■ Source data ■
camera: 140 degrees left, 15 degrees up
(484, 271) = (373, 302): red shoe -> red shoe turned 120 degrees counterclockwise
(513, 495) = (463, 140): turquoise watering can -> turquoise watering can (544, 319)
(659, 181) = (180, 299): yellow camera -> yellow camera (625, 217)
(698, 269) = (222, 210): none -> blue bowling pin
--
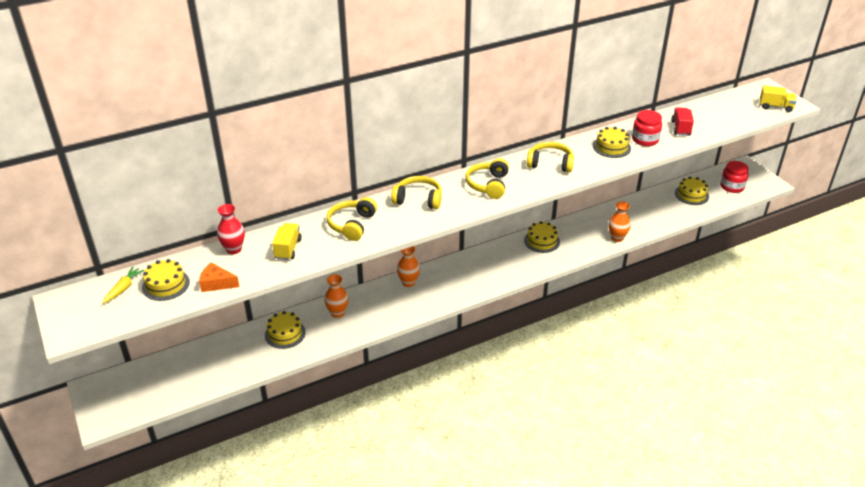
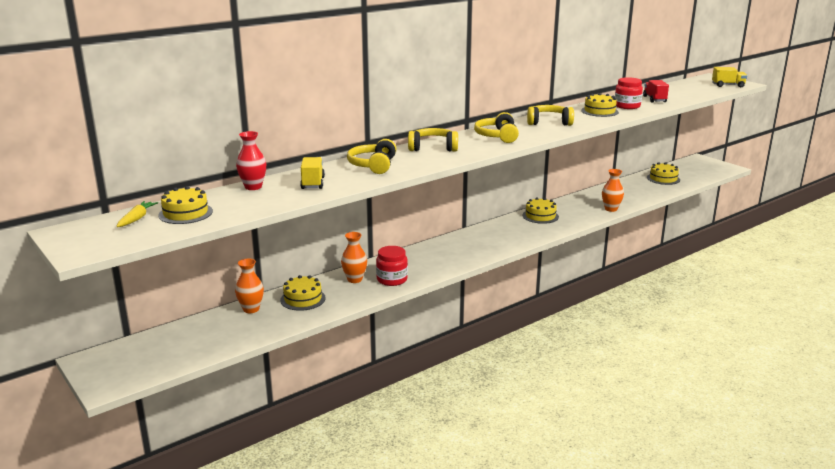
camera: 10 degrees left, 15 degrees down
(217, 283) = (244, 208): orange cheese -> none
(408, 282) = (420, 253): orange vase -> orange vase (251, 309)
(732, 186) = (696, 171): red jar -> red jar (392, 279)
---
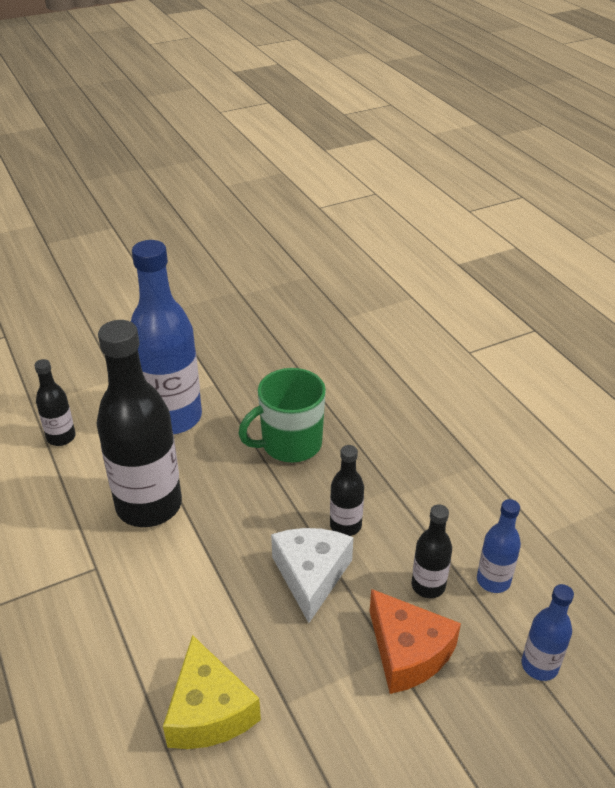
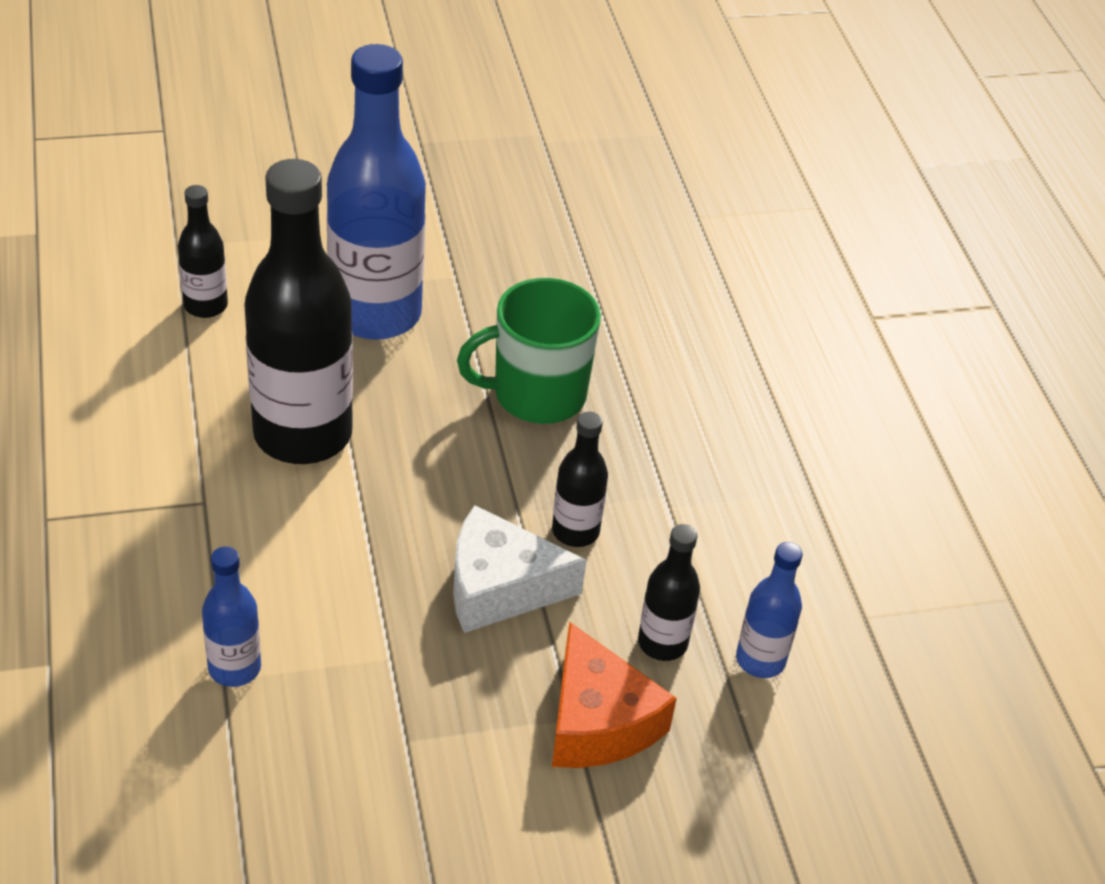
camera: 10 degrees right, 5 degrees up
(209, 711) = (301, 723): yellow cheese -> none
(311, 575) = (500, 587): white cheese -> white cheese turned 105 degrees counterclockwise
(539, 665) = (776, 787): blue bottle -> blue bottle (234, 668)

■ What is needed ■
Copy word for word the stretch of entries above from the line that has "camera: 140 degrees left, 15 degrees up" through the line that has "(698, 269) = (222, 210): none", both ends included, and nothing outside it.

■ Task output ■
camera: 140 degrees left, 15 degrees up
(484, 271) = (373, 302): red shoe -> red shoe turned 120 degrees counterclockwise
(513, 495) = (463, 140): turquoise watering can -> turquoise watering can (544, 319)
(659, 181) = (180, 299): yellow camera -> yellow camera (625, 217)
(698, 269) = (222, 210): none -> blue bowling pin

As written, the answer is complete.